* _ASSIGNMENT_
Every line that contains "moved" must be located and copied from the data.

* _MATERIAL SUPPLIED_
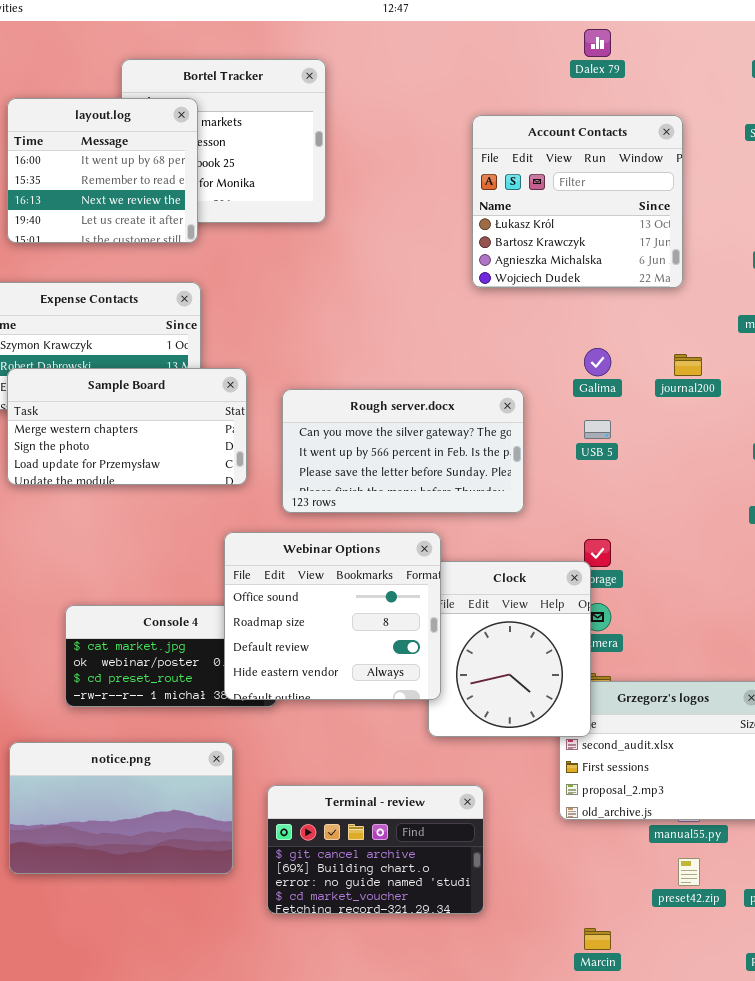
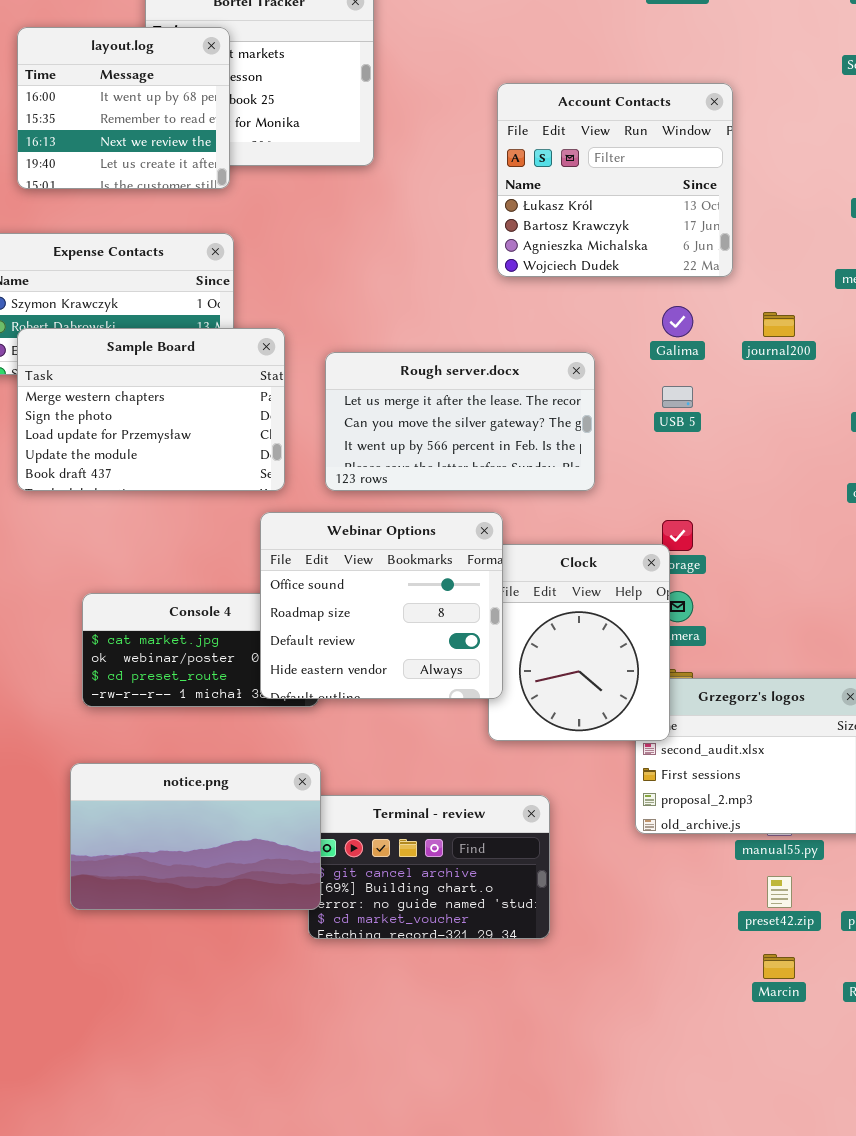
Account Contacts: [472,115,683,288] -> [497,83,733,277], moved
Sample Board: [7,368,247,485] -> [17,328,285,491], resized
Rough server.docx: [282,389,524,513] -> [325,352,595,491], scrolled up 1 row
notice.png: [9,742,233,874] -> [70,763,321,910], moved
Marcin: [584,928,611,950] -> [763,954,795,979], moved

* _EXPECTED ANSWER_
Account Contacts: [472,115,683,288] -> [497,83,733,277], moved
notice.png: [9,742,233,874] -> [70,763,321,910], moved
Marcin: [584,928,611,950] -> [763,954,795,979], moved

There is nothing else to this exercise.